Aim of the task:
Read through the lines below for the string "blue" and copy each one that has it.

#### Material for this exercise ####

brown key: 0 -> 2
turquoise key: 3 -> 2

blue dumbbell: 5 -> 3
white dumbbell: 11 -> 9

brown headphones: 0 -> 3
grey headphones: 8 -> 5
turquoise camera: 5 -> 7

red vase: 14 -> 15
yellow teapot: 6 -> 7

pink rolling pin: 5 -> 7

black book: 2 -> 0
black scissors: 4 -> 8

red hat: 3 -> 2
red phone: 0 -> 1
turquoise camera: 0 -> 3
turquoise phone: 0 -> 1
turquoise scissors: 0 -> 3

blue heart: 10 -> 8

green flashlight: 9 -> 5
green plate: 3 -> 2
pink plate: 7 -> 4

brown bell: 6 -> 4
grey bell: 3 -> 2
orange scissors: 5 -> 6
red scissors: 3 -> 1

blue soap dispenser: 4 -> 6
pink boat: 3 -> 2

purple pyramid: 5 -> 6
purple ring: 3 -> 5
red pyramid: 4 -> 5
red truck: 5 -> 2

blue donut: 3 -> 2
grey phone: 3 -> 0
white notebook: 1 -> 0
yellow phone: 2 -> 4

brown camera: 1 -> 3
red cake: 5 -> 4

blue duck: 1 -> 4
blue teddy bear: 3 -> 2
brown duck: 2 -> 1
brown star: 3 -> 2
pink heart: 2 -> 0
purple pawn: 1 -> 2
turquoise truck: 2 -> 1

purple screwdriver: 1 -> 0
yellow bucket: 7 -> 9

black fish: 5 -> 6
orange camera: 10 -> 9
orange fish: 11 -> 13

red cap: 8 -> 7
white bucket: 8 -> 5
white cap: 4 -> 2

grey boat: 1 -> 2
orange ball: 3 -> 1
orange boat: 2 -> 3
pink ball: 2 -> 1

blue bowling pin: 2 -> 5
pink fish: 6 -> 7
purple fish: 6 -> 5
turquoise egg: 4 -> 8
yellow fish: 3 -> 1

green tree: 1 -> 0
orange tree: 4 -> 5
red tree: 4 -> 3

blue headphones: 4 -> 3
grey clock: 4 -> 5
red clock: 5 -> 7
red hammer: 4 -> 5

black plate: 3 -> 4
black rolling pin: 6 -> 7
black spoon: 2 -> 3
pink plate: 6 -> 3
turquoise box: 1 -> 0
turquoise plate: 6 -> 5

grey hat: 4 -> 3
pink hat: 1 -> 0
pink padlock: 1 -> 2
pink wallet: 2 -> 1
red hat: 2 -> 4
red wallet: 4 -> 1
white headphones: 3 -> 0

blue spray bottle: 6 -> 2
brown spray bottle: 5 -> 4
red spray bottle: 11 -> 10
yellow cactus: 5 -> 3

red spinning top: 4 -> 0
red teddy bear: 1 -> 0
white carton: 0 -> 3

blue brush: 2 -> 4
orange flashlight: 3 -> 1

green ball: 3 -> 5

####

Response:
blue dumbbell: 5 -> 3
blue heart: 10 -> 8
blue soap dispenser: 4 -> 6
blue donut: 3 -> 2
blue duck: 1 -> 4
blue teddy bear: 3 -> 2
blue bowling pin: 2 -> 5
blue headphones: 4 -> 3
blue spray bottle: 6 -> 2
blue brush: 2 -> 4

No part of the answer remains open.